What is needed :: Rewrite the listing below as a two-column CSV with the header request,answer. Give one row per request, with the request text and its answer each in a single double-quoted field and every line break replaced by a space.

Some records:
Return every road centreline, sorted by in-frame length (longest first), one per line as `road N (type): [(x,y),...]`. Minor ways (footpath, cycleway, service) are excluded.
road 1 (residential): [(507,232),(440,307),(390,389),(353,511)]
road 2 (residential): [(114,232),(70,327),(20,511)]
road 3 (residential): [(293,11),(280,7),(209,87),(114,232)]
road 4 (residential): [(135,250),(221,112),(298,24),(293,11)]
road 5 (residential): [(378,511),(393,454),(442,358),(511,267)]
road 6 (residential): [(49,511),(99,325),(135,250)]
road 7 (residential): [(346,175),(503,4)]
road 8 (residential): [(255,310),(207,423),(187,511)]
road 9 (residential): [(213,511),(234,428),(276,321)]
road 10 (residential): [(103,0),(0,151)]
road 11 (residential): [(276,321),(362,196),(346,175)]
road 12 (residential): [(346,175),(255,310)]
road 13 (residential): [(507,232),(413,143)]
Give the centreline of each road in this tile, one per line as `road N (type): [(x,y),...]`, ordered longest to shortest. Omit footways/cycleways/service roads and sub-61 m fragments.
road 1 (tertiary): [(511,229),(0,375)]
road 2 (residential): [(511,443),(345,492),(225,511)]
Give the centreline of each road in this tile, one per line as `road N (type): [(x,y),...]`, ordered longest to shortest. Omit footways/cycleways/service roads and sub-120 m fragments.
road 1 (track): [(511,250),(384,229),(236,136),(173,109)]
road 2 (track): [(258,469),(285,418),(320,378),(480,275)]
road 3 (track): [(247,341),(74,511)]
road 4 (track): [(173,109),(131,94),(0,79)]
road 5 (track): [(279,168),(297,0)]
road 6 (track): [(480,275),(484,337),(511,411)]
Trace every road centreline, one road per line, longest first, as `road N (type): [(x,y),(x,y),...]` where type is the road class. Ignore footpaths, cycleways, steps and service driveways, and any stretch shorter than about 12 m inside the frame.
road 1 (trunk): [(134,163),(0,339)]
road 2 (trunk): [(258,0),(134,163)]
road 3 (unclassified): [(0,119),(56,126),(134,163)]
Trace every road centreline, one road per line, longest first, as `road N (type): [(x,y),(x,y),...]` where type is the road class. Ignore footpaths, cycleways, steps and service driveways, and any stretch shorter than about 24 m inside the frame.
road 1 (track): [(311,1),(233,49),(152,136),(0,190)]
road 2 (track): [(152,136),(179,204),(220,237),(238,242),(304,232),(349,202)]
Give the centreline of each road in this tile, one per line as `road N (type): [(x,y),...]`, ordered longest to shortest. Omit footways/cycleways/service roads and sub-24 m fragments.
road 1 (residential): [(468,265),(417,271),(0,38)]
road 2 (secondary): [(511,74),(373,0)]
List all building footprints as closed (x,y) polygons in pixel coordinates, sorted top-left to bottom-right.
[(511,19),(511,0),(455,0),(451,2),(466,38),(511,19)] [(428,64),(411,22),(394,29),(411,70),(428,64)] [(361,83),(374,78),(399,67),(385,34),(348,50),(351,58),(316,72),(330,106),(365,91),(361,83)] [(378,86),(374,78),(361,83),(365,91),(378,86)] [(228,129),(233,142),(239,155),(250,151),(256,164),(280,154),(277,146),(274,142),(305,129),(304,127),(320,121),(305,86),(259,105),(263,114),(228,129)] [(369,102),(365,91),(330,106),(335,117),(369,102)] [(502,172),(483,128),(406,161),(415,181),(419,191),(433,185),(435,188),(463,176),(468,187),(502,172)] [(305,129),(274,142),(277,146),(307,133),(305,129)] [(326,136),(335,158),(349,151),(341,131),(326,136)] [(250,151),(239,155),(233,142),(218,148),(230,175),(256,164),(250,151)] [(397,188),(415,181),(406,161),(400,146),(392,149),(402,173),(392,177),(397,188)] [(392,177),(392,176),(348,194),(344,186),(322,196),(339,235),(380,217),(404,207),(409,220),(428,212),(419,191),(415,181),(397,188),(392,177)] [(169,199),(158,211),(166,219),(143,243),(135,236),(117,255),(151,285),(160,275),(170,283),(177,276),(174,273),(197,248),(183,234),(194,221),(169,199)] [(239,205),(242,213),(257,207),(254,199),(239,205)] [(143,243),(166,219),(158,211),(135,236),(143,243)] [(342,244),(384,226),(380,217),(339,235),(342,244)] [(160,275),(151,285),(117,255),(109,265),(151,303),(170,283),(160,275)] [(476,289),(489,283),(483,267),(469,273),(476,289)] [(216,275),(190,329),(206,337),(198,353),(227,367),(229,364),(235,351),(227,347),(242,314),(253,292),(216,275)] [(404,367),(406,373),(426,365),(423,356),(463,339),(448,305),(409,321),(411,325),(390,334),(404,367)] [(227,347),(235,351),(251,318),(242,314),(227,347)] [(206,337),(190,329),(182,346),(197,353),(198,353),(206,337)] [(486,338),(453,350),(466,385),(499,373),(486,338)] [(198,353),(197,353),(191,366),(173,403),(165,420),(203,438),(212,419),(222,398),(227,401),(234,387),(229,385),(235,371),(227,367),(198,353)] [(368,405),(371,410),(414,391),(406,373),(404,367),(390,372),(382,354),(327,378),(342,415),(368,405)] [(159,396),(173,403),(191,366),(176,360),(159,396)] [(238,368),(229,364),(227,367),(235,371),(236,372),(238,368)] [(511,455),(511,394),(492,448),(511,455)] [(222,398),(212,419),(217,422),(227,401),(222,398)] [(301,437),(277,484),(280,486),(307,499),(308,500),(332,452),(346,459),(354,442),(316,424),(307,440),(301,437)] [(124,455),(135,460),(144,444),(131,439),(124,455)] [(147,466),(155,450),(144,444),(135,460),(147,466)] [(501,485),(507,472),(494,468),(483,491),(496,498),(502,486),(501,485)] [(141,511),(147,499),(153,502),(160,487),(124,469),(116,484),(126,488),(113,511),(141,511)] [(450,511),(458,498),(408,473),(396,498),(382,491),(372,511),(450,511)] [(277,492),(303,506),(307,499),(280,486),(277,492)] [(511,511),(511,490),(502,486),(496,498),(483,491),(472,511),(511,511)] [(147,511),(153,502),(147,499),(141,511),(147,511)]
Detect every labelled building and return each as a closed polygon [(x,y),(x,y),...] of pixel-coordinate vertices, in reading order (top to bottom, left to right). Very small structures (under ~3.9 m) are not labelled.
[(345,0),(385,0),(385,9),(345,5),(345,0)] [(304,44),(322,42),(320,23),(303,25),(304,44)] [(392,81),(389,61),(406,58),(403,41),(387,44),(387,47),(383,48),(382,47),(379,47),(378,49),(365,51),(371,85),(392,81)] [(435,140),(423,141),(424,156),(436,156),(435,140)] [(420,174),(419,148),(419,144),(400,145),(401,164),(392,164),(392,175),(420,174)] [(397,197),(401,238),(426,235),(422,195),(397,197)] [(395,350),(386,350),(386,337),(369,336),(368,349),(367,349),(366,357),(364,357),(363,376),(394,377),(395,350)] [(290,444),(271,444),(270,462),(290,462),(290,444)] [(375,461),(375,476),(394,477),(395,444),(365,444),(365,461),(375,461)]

Problem solution ::
request,answer
"Return every road centreline, sorted by in-frame length (longest first), one per line as `road N (type): [(x,y),...]`. Minor ways (footpath, cycleway, service) are excluded.","road 1 (residential): [(507,232),(440,307),(390,389),(353,511)] road 2 (residential): [(114,232),(70,327),(20,511)] road 3 (residential): [(293,11),(280,7),(209,87),(114,232)] road 4 (residential): [(135,250),(221,112),(298,24),(293,11)] road 5 (residential): [(378,511),(393,454),(442,358),(511,267)] road 6 (residential): [(49,511),(99,325),(135,250)] road 7 (residential): [(346,175),(503,4)] road 8 (residential): [(255,310),(207,423),(187,511)] road 9 (residential): [(213,511),(234,428),(276,321)] road 10 (residential): [(103,0),(0,151)] road 11 (residential): [(276,321),(362,196),(346,175)] road 12 (residential): [(346,175),(255,310)] road 13 (residential): [(507,232),(413,143)]"
"Give the centreline of each road in this tile, one per line as `road N (type): [(x,y),...]`, ordered longest to shortest. Omit footways/cycleways/service roads and sub-61 m fragments.","road 1 (tertiary): [(511,229),(0,375)] road 2 (residential): [(511,443),(345,492),(225,511)]"
"Give the centreline of each road in this tile, one per line as `road N (type): [(x,y),...]`, ordered longest to shortest. Omit footways/cycleways/service roads and sub-120 m fragments.","road 1 (track): [(511,250),(384,229),(236,136),(173,109)] road 2 (track): [(258,469),(285,418),(320,378),(480,275)] road 3 (track): [(247,341),(74,511)] road 4 (track): [(173,109),(131,94),(0,79)] road 5 (track): [(279,168),(297,0)] road 6 (track): [(480,275),(484,337),(511,411)]"
"Trace every road centreline, one road per line, longest first, as `road N (type): [(x,y),(x,y),...]` where type is the road class. Ignore footpaths, cycleways, steps and service driveways, and any stretch shorter than about 12 m inside the frame.","road 1 (trunk): [(134,163),(0,339)] road 2 (trunk): [(258,0),(134,163)] road 3 (unclassified): [(0,119),(56,126),(134,163)]"
"Trace every road centreline, one road per line, longest first, as `road N (type): [(x,y),(x,y),...]` where type is the road class. Ignore footpaths, cycleways, steps and service driveways, and any stretch shorter than about 24 m inside the frame.","road 1 (track): [(311,1),(233,49),(152,136),(0,190)] road 2 (track): [(152,136),(179,204),(220,237),(238,242),(304,232),(349,202)]"
"Give the centreline of each road in this tile, one per line as `road N (type): [(x,y),...]`, ordered longest to shortest. Omit footways/cycleways/service roads and sub-24 m fragments.","road 1 (residential): [(468,265),(417,271),(0,38)] road 2 (secondary): [(511,74),(373,0)]"
"List all building footprints as closed (x,y) polygons in pixel coordinates, sorted top-left to bottom-right.","[(511,19),(511,0),(455,0),(451,2),(466,38),(511,19)] [(428,64),(411,22),(394,29),(411,70),(428,64)] [(361,83),(374,78),(399,67),(385,34),(348,50),(351,58),(316,72),(330,106),(365,91),(361,83)] [(378,86),(374,78),(361,83),(365,91),(378,86)] [(228,129),(233,142),(239,155),(250,151),(256,164),(280,154),(277,146),(274,142),(305,129),(304,127),(320,121),(305,86),(259,105),(263,114),(228,129)] [(369,102),(365,91),(330,106),(335,117),(369,102)] [(502,172),(483,128),(406,161),(415,181),(419,191),(433,185),(435,188),(463,176),(468,187),(502,172)] [(305,129),(274,142),(277,146),(307,133),(305,129)] [(326,136),(335,158),(349,151),(341,131),(326,136)] [(250,151),(239,155),(233,142),(218,148),(230,175),(256,164),(250,151)] [(397,188),(415,181),(406,161),(400,146),(392,149),(402,173),(392,177),(397,188)] [(392,177),(392,176),(348,194),(344,186),(322,196),(339,235),(380,217),(404,207),(409,220),(428,212),(419,191),(415,181),(397,188),(392,177)] [(169,199),(158,211),(166,219),(143,243),(135,236),(117,255),(151,285),(160,275),(170,283),(177,276),(174,273),(197,248),(183,234),(194,221),(169,199)] [(239,205),(242,213),(257,207),(254,199),(239,205)] [(143,243),(166,219),(158,211),(135,236),(143,243)] [(342,244),(384,226),(380,217),(339,235),(342,244)] [(160,275),(151,285),(117,255),(109,265),(151,303),(170,283),(160,275)] [(476,289),(489,283),(483,267),(469,273),(476,289)] [(216,275),(190,329),(206,337),(198,353),(227,367),(229,364),(235,351),(227,347),(242,314),(253,292),(216,275)] [(404,367),(406,373),(426,365),(423,356),(463,339),(448,305),(409,321),(411,325),(390,334),(404,367)] [(227,347),(235,351),(251,318),(242,314),(227,347)] [(206,337),(190,329),(182,346),(197,353),(198,353),(206,337)] [(486,338),(453,350),(466,385),(499,373),(486,338)] [(198,353),(197,353),(191,366),(173,403),(165,420),(203,438),(212,419),(222,398),(227,401),(234,387),(229,385),(235,371),(227,367),(198,353)] [(368,405),(371,410),(414,391),(406,373),(404,367),(390,372),(382,354),(327,378),(342,415),(368,405)] [(159,396),(173,403),(191,366),(176,360),(159,396)] [(238,368),(229,364),(227,367),(235,371),(236,372),(238,368)] [(511,455),(511,394),(492,448),(511,455)] [(222,398),(212,419),(217,422),(227,401),(222,398)] [(301,437),(277,484),(280,486),(307,499),(308,500),(332,452),(346,459),(354,442),(316,424),(307,440),(301,437)] [(124,455),(135,460),(144,444),(131,439),(124,455)] [(147,466),(155,450),(144,444),(135,460),(147,466)] [(501,485),(507,472),(494,468),(483,491),(496,498),(502,486),(501,485)] [(141,511),(147,499),(153,502),(160,487),(124,469),(116,484),(126,488),(113,511),(141,511)] [(450,511),(458,498),(408,473),(396,498),(382,491),(372,511),(450,511)] [(277,492),(303,506),(307,499),(280,486),(277,492)] [(511,511),(511,490),(502,486),(496,498),(483,491),(472,511),(511,511)] [(147,511),(153,502),(147,499),(141,511),(147,511)]"
"Detect every labelled building and return each as a closed polygon [(x,y),(x,y),...] of pixel-coordinate vertices, in reading order (top to bottom, left to right). Very small structures (under ~3.9 m) are not labelled.","[(345,0),(385,0),(385,9),(345,5),(345,0)] [(304,44),(322,42),(320,23),(303,25),(304,44)] [(392,81),(389,61),(406,58),(403,41),(387,44),(387,47),(383,48),(382,47),(379,47),(378,49),(365,51),(371,85),(392,81)] [(435,140),(423,141),(424,156),(436,156),(435,140)] [(420,174),(419,148),(419,144),(400,145),(401,164),(392,164),(392,175),(420,174)] [(397,197),(401,238),(426,235),(422,195),(397,197)] [(395,350),(386,350),(386,337),(369,336),(368,349),(367,349),(366,357),(364,357),(363,376),(394,377),(395,350)] [(290,444),(271,444),(270,462),(290,462),(290,444)] [(375,461),(375,476),(394,477),(395,444),(365,444),(365,461),(375,461)]"